Give back the full listing exactly, setting the pictures aside.

**Exercise data:**
=== Begin Enclosure ===

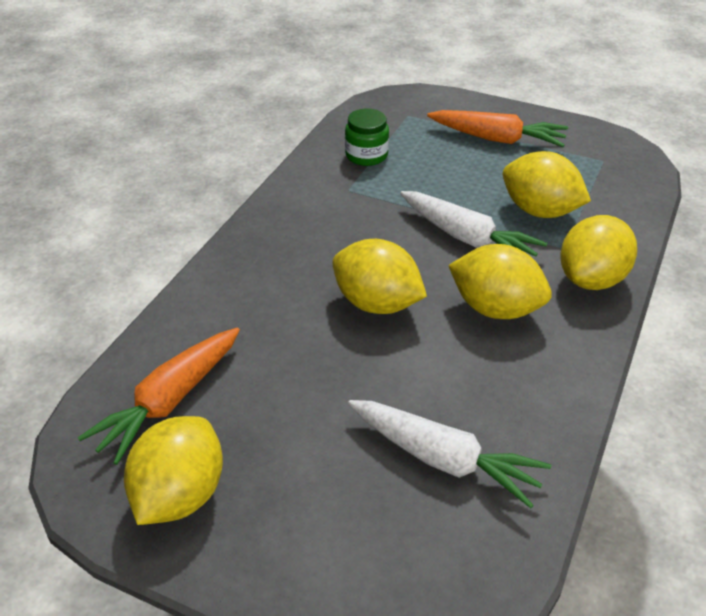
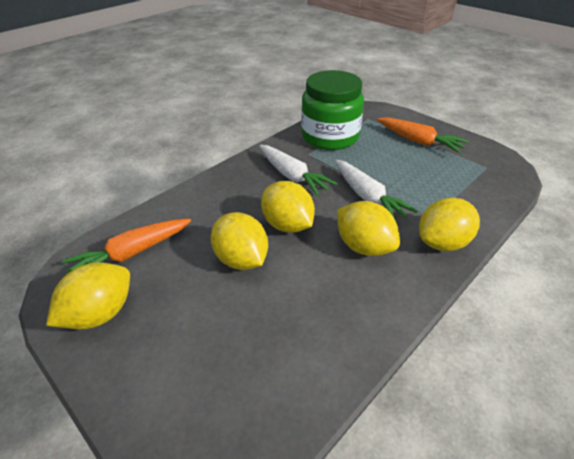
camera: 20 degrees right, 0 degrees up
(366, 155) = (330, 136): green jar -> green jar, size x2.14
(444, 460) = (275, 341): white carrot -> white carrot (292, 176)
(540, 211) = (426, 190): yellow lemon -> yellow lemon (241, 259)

=== End Enclosure ===

**Completed exercise:**
camera: 20 degrees right, 0 degrees up
(366, 155) = (330, 136): green jar -> green jar, size x2.14
(444, 460) = (275, 341): white carrot -> white carrot (292, 176)
(540, 211) = (426, 190): yellow lemon -> yellow lemon (241, 259)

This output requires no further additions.